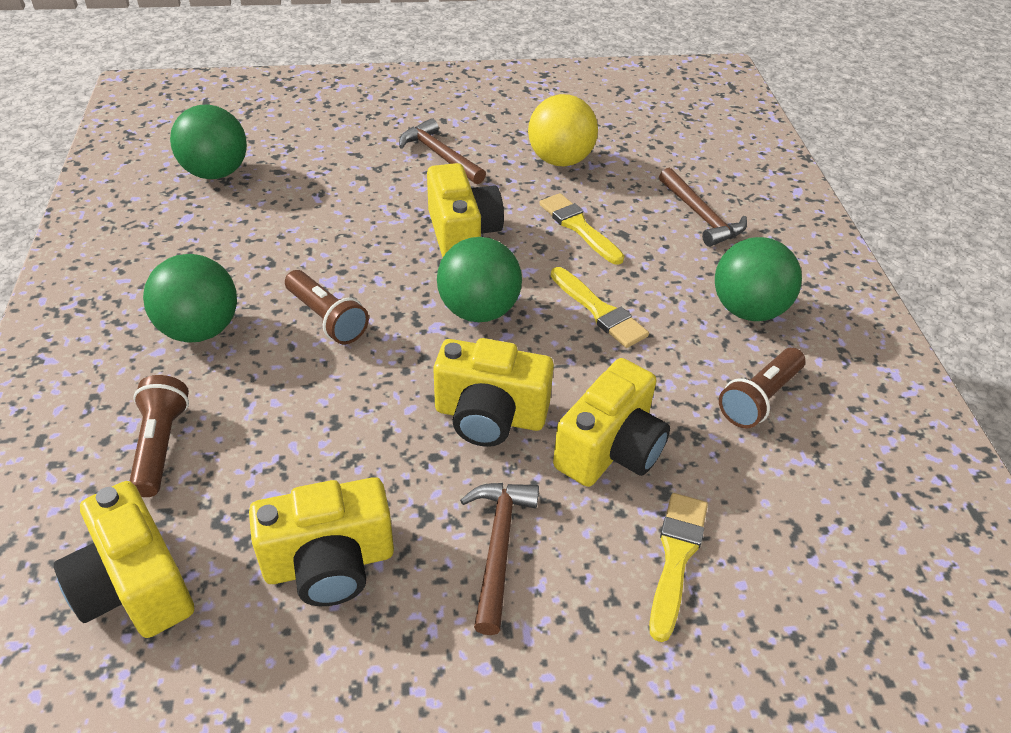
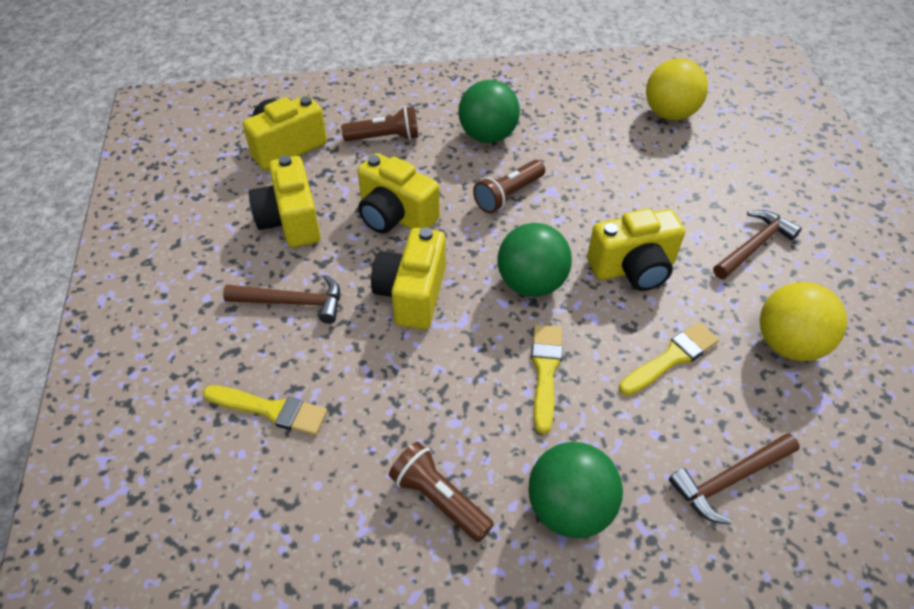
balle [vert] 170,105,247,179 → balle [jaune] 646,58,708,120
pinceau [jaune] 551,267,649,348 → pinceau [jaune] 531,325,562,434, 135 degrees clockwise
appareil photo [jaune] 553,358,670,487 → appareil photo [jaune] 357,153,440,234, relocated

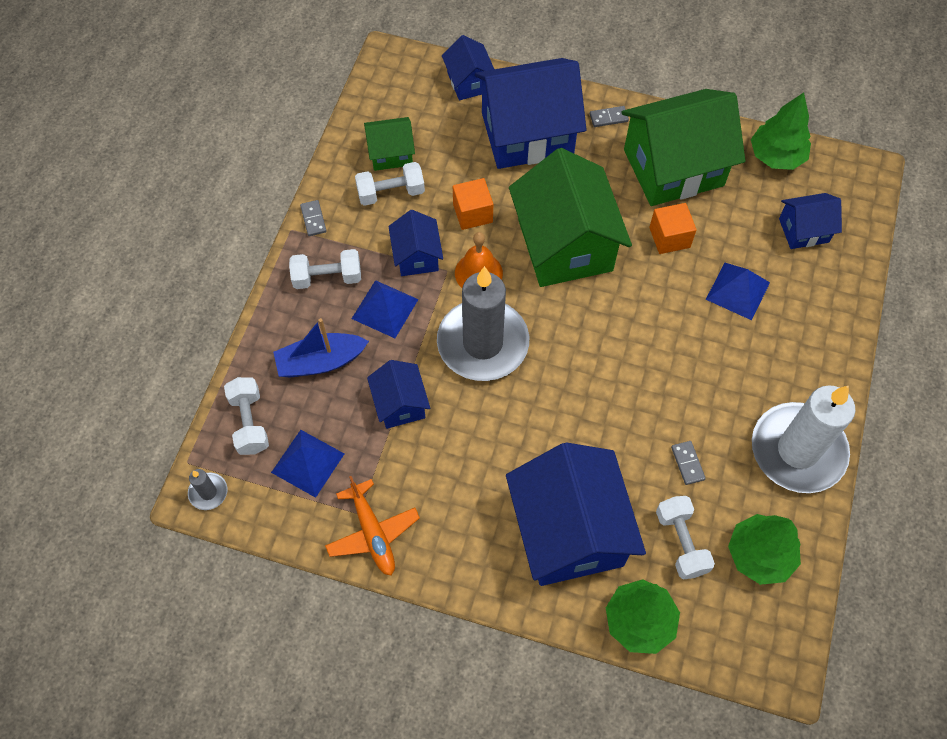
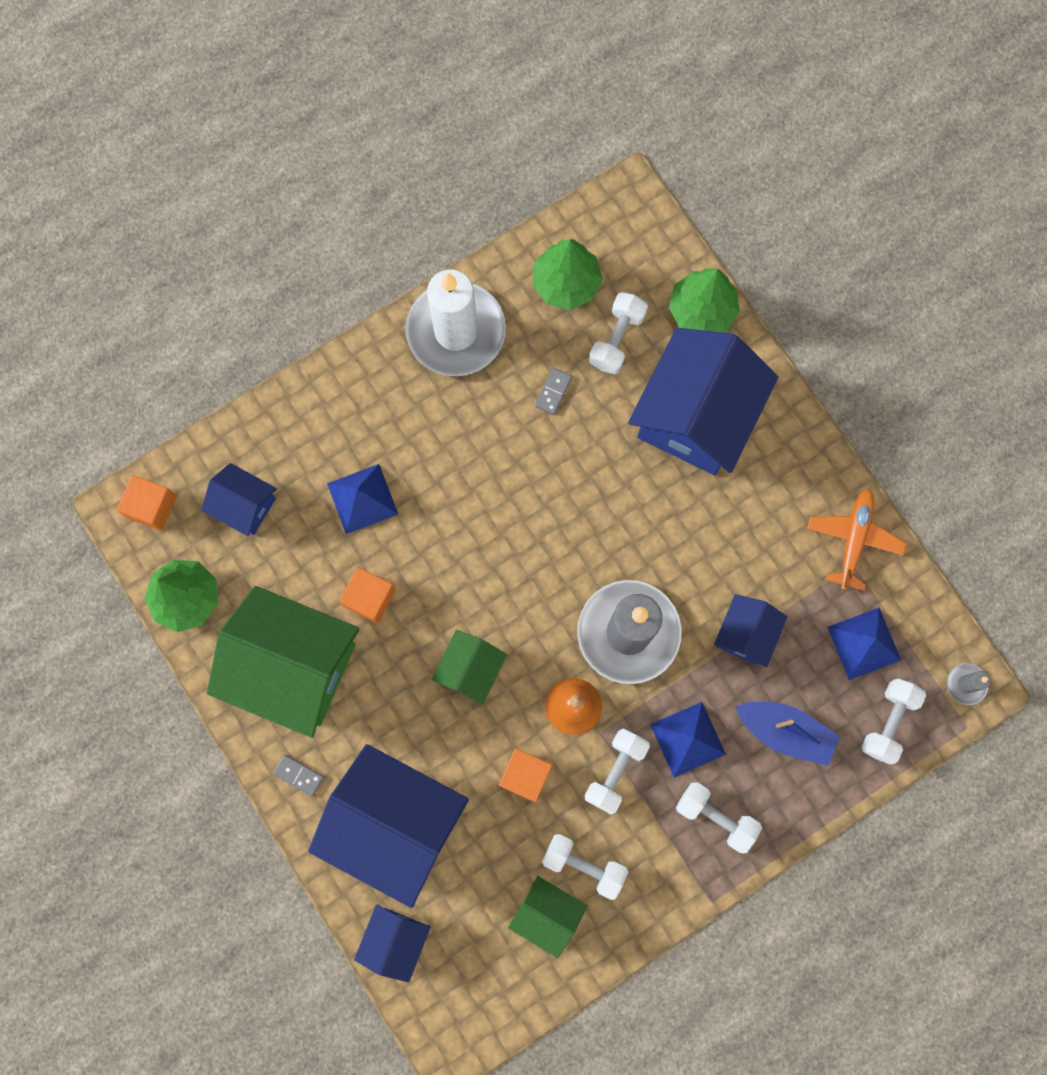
maison [vert] 509,148,632,287 → maison [vert] 431,630,507,705, x0.50
domino [gris] 300,200,327,236 → -
maison [bleu] 388,210,443,276 → haltère [blanc] 584,728,650,815
- → cube [orange] 117,475,177,531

■ ■ ■

REQUIRED WORK:
The data needs to be reproduced exactly, please, apart from its pictures.

TASK ANSWER:
balle [vert] 170,105,247,179 → balle [jaune] 646,58,708,120
pinceau [jaune] 551,267,649,348 → pinceau [jaune] 531,325,562,434, 135 degrees clockwise
appareil photo [jaune] 553,358,670,487 → appareil photo [jaune] 357,153,440,234, relocated

maison [vert] 509,148,632,287 → maison [vert] 431,630,507,705, x0.50
domino [gris] 300,200,327,236 → -
maison [bleu] 388,210,443,276 → haltère [blanc] 584,728,650,815
- → cube [orange] 117,475,177,531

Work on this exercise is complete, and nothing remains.